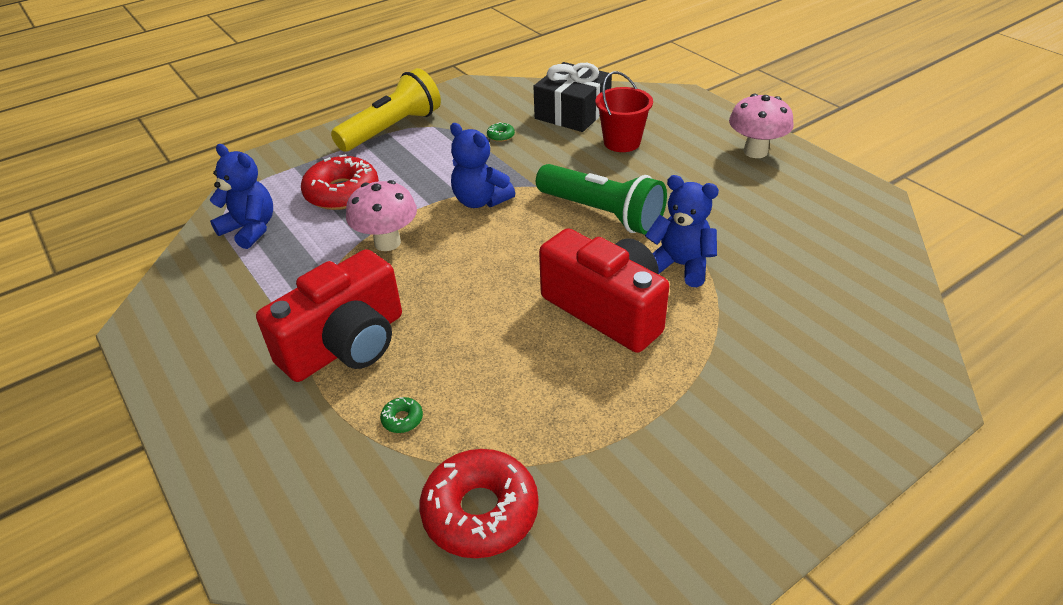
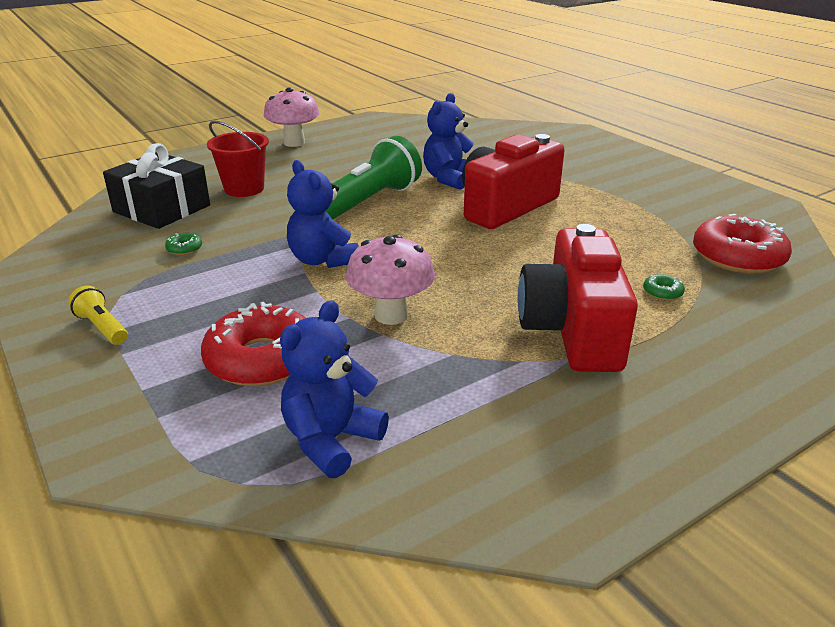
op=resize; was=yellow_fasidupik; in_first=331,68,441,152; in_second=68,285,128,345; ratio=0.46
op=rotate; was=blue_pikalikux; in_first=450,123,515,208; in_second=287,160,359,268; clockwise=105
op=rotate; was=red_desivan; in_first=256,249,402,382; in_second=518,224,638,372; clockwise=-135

TASK TO CARRY OUT ->
Restate the whole listing above exactly, except for its images.

RESPONSE ->
op=resize; was=yellow_fasidupik; in_first=331,68,441,152; in_second=68,285,128,345; ratio=0.46
op=rotate; was=blue_pikalikux; in_first=450,123,515,208; in_second=287,160,359,268; clockwise=105
op=rotate; was=red_desivan; in_first=256,249,402,382; in_second=518,224,638,372; clockwise=-135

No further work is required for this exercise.